• _Your instructions_: Copy out exactly every line from the line containing "adhesiva/gris (no. 3" until the records below end, inclusive of both boundary lines.

(Material shown)

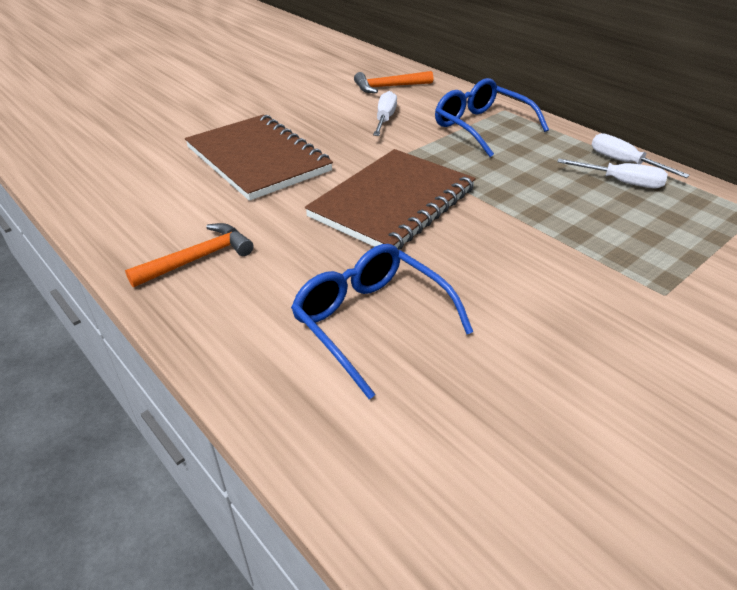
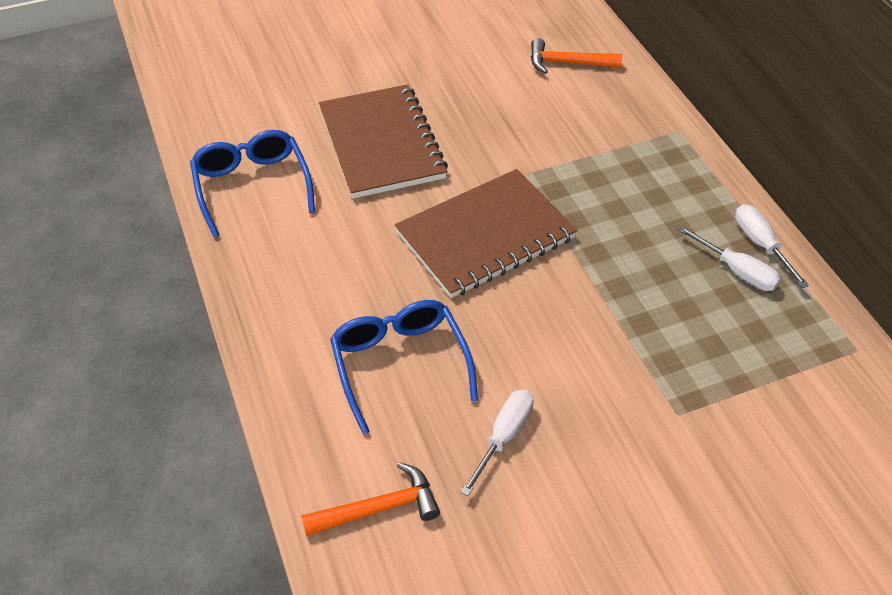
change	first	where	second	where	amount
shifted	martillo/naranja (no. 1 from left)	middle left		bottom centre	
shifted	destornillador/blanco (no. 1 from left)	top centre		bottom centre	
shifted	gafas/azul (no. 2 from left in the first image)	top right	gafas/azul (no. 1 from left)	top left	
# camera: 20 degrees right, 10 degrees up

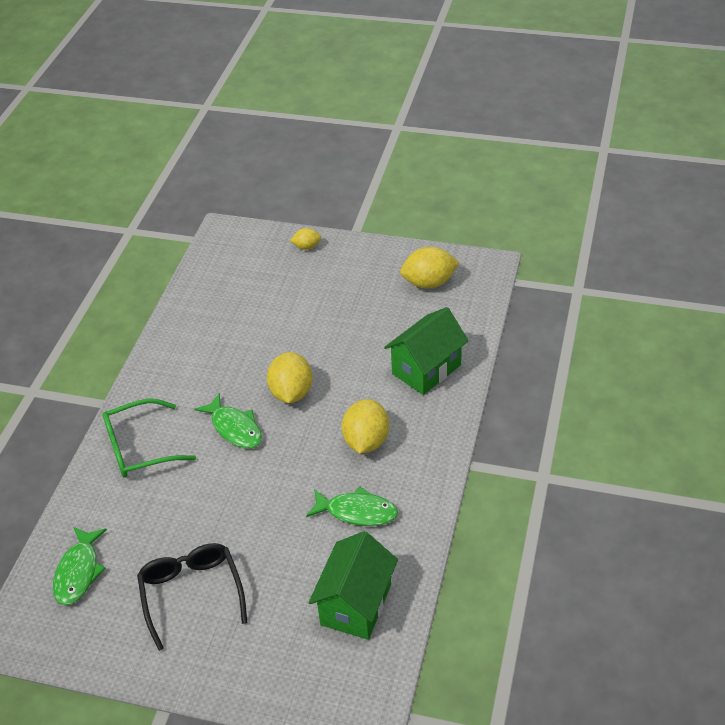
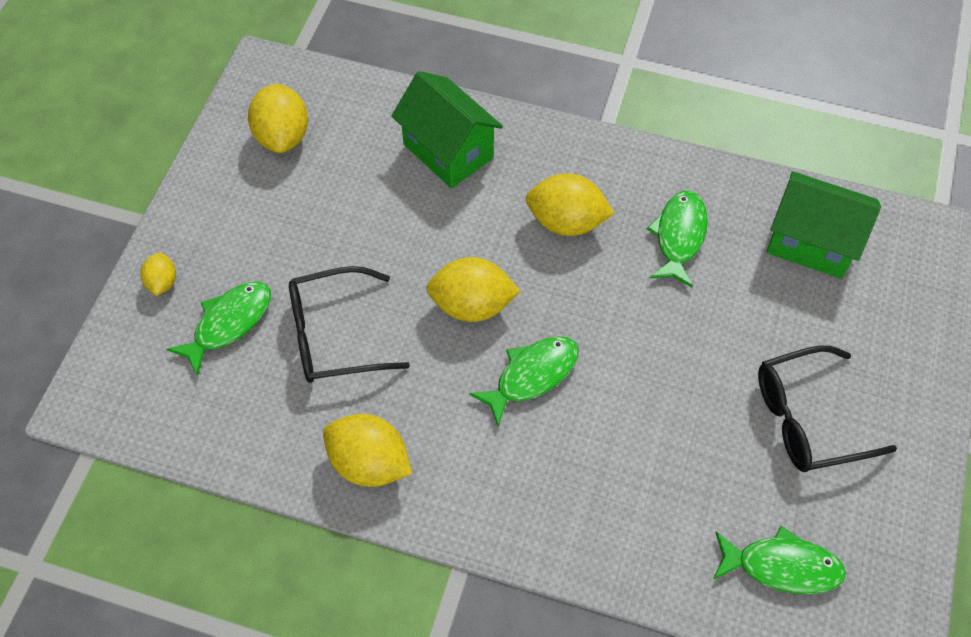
change	first	where	second	where	amount
gone	gafas/verde	middle left			
new			pez/verde (no. 1 from left)	middle left	
new			gafas/negro (no. 1 from left)	centre	
new			limón/amarillo (no. 3 from left)	bottom centre	
# camera: 90 degrees left, 15 degrees up

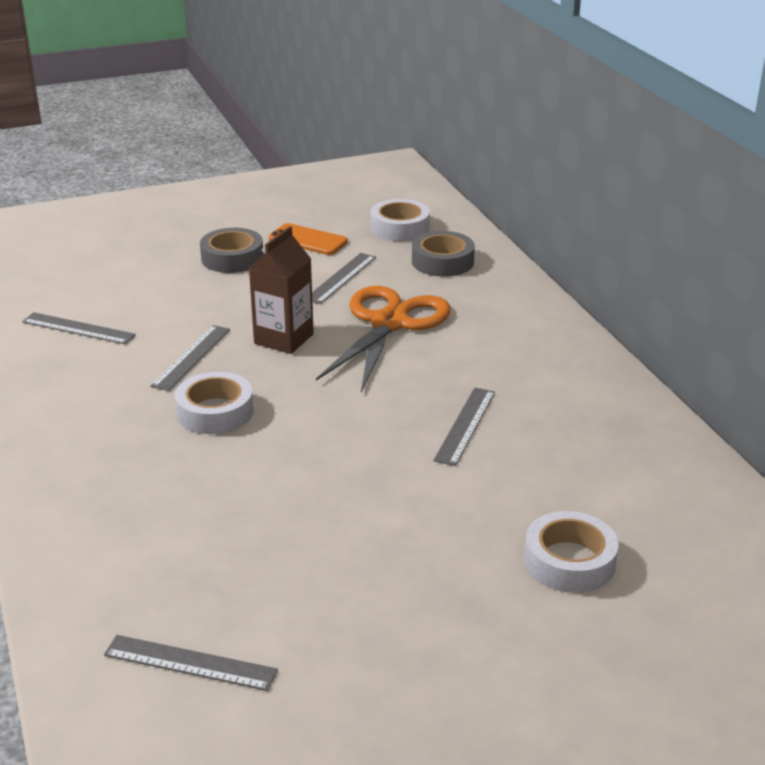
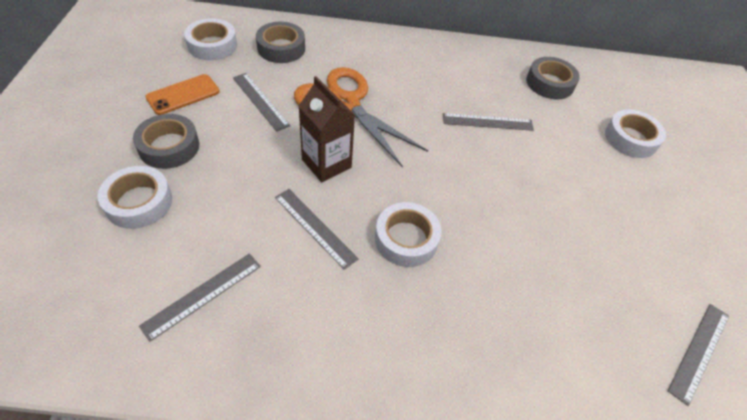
change	first	where	second	where	amount
rotated	regla/gris (no. 5 from left in the first image)	centre	regla/gris (no. 4 from left)	top centre	45 degrees counterclockwise
new			cinta adhesiva/blanco (no. 1 from left)	middle left	
new			cinta adhesiva/gris (no. 3 from left)	top right	
# camera: 70 degrees left, 20 degrees up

(End Material shown)

• _Response area_:
new			cinta adhesiva/gris (no. 3 from left)	top right	
# camera: 70 degrees left, 20 degrees up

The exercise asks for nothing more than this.